*Given records*:

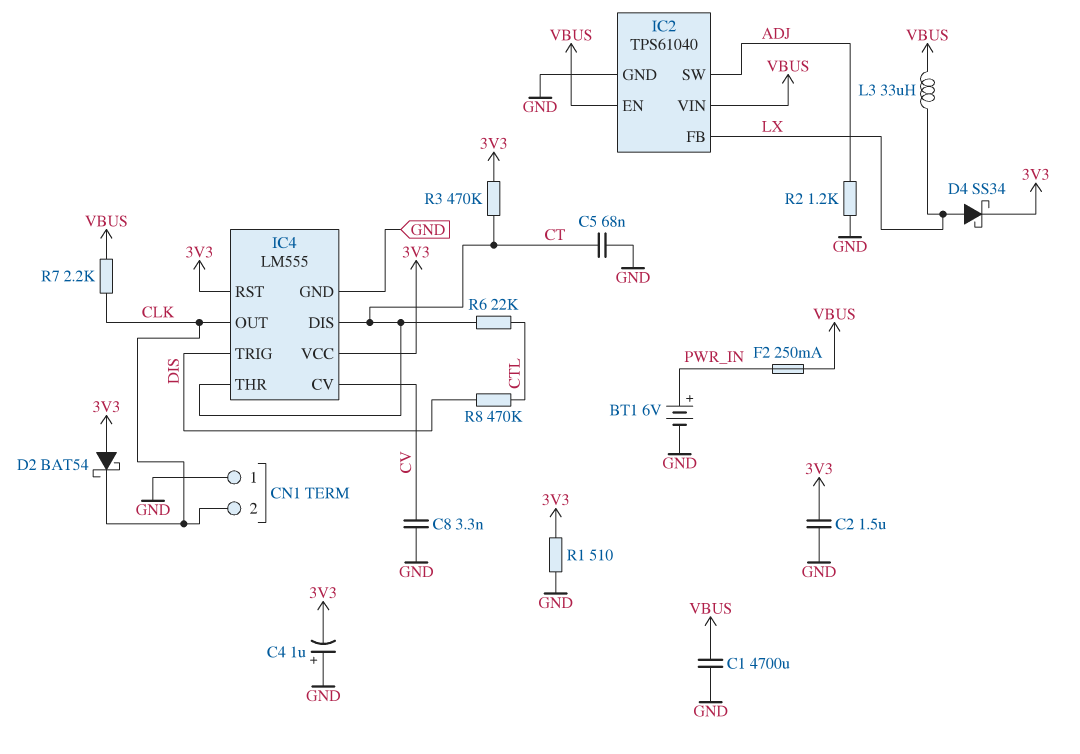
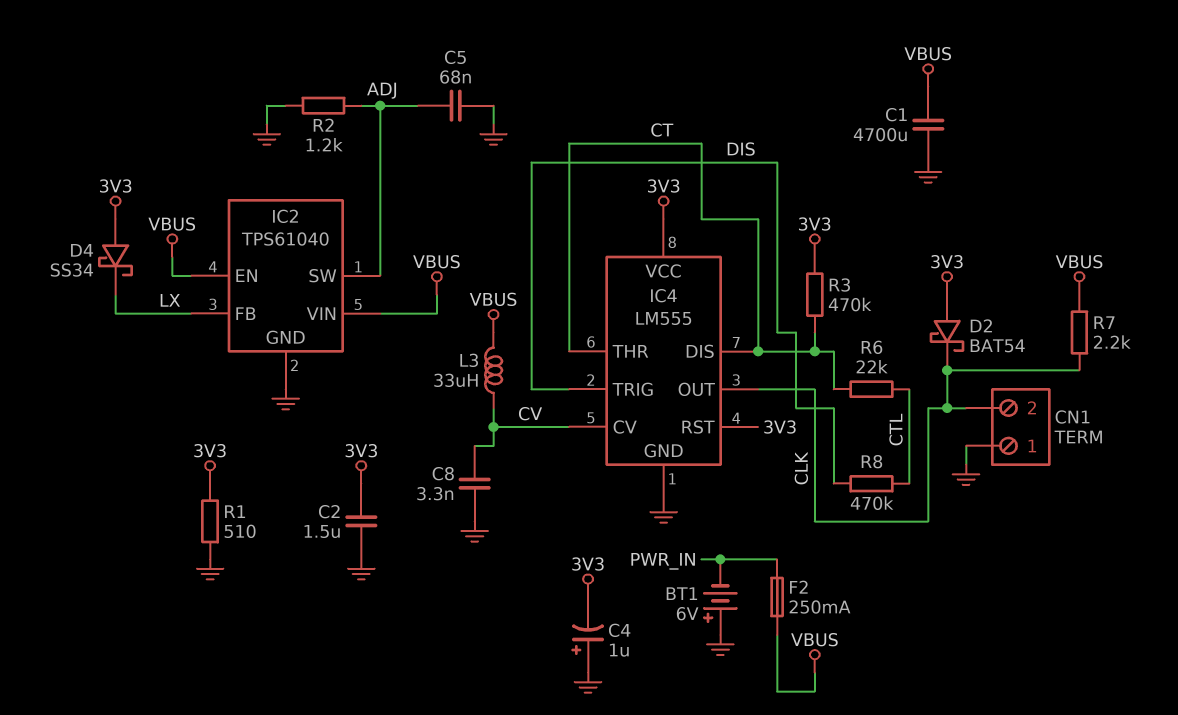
BT1: 6V (plus PWR_IN, minus GND) -> 6V (plus GND, minus PWR_IN)
C5: 68nF (CT, GND) -> 68nF (ADJ, GND)
D4: schottky SS34 (A LX, K 3V3) -> schottky SS34 (A 3V3, K LX)
L3: 33uH (LX, VBUS) -> 33uH (CV, VBUS)

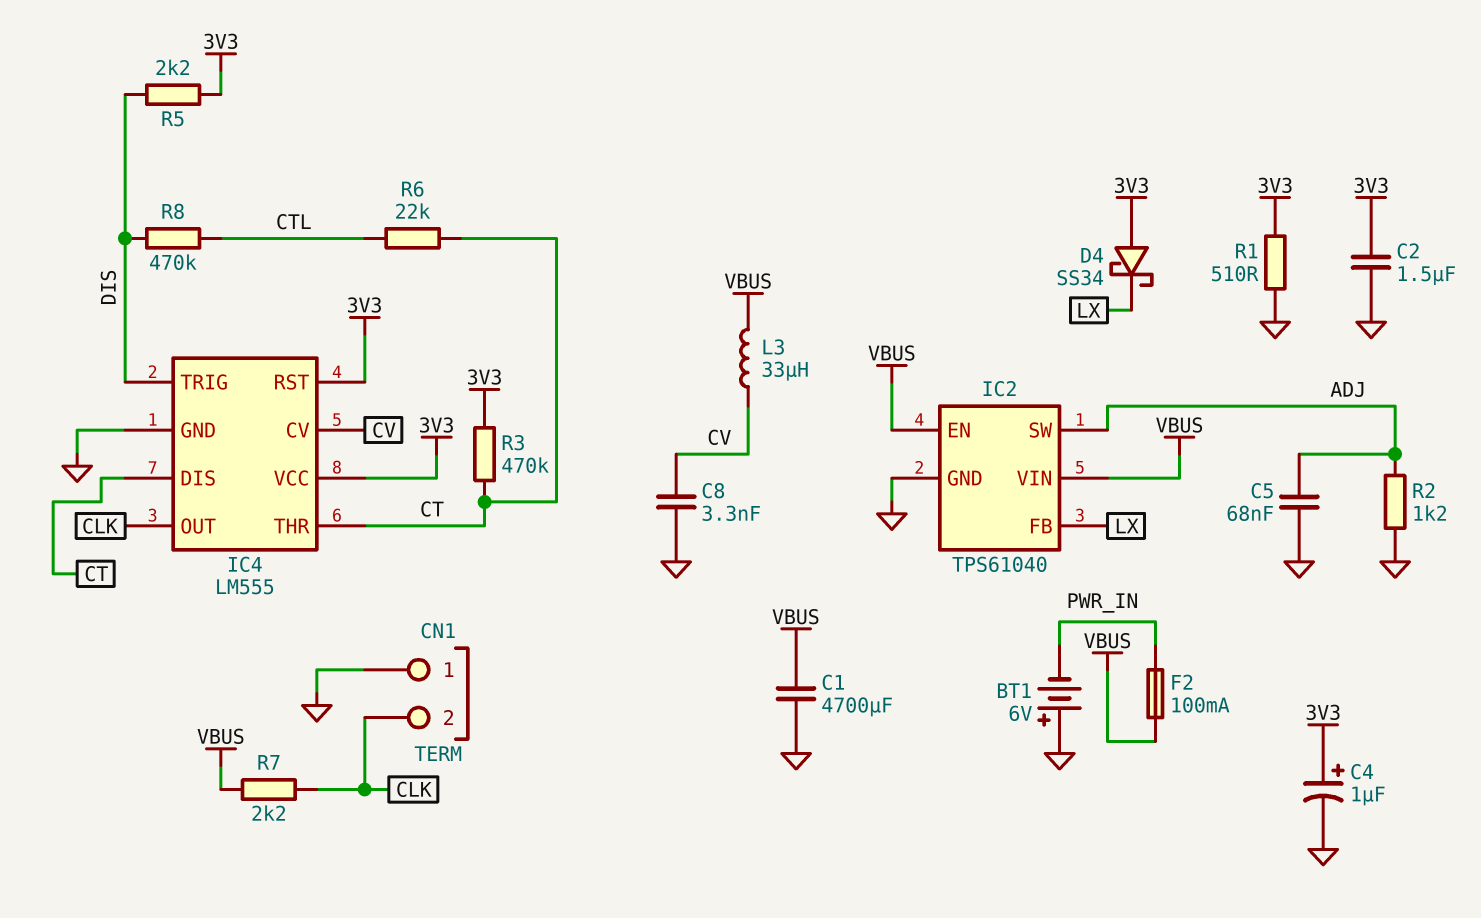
C4: 1uF (plus GND, minus 3V3) -> 1uF (plus 3V3, minus GND)
D2: schottky BAT54 (A 3V3, K CLK) -> none
F2: 250mA (PWR_IN, VBUS) -> 100mA (PWR_IN, VBUS)
R5: none -> 2.2k (3V3, DIS)

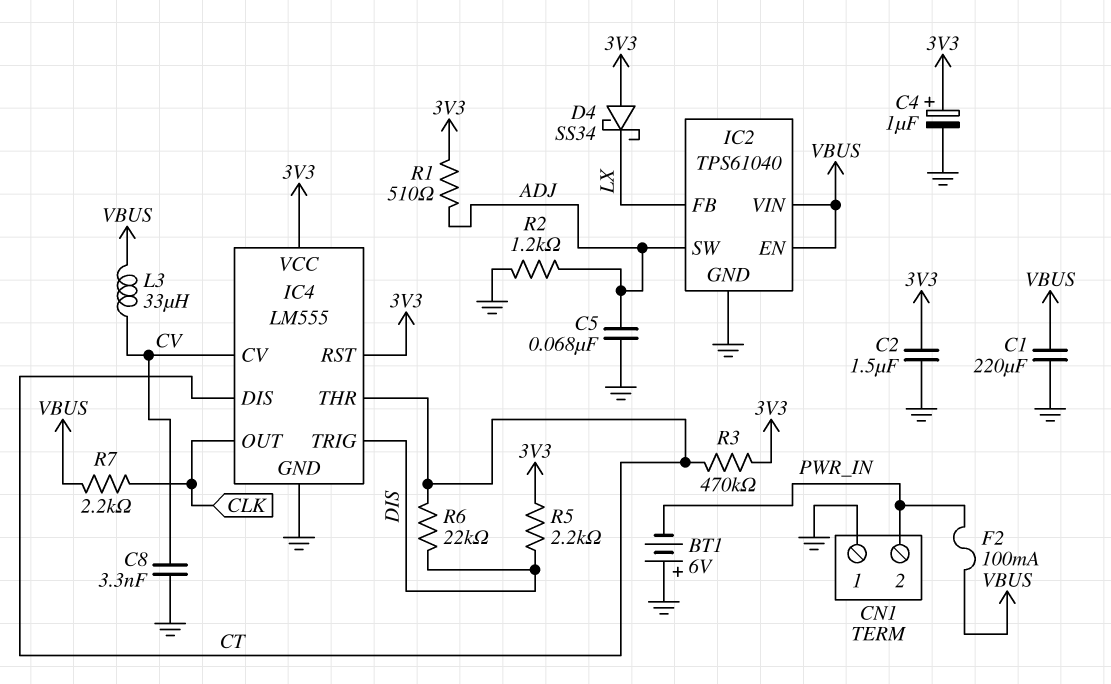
C1: 4700uF (GND, VBUS) -> 220uF (GND, VBUS)
CN1 pin 2: CLK -> PWR_IN
R1: 510 (3V3, GND) -> 510 (3V3, ADJ)
R6: 22k (CT, CTL) -> 22k (CT, DIS)
R8: 470k (CTL, DIS) -> none

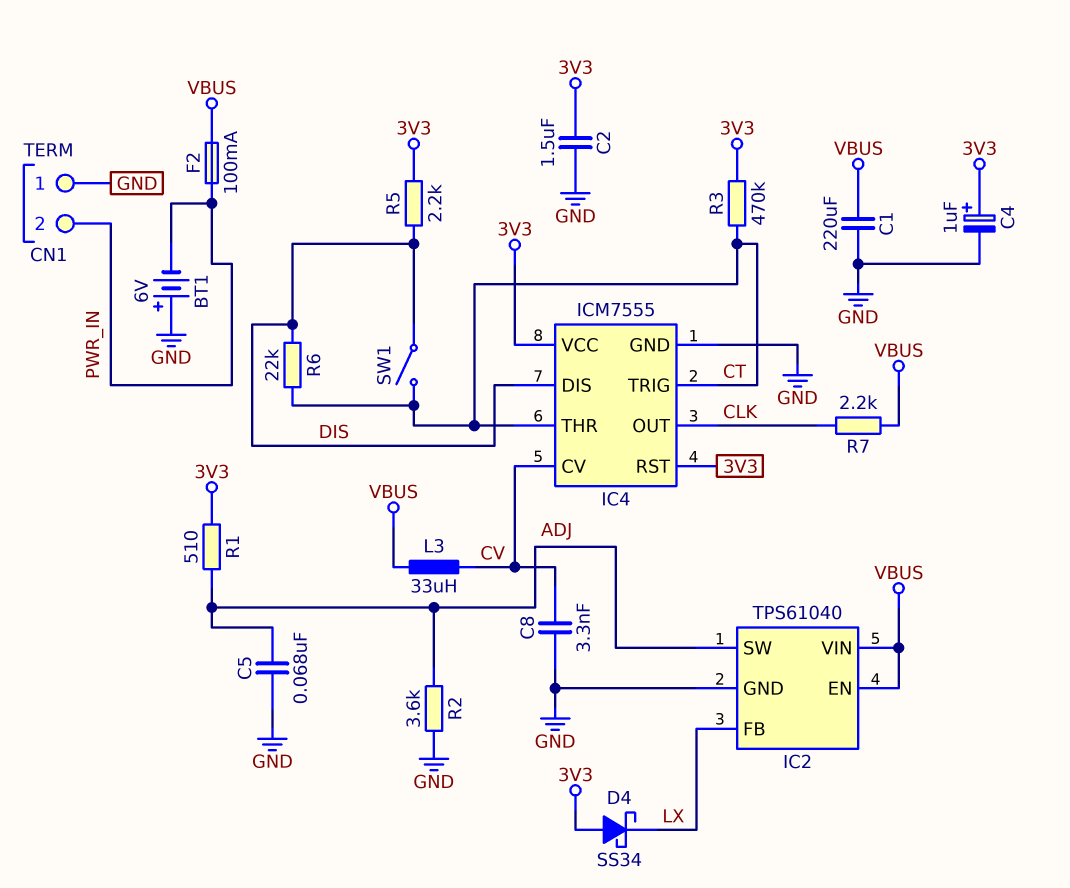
IC4: LM555 -> ICM7555
IC4 pin DIS: CT -> DIS
IC4 pin TRIG: DIS -> CT
R2: 1.2k (ADJ, GND) -> 3.6k (ADJ, GND)
SW1: none -> switch (CT, DIS)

*What to do*: Using the records above, copy every line that has the word "schottky" in it.

*Output of the task*:
D4: schottky SS34 (A LX, K 3V3) -> schottky SS34 (A 3V3, K LX)
D2: schottky BAT54 (A 3V3, K CLK) -> none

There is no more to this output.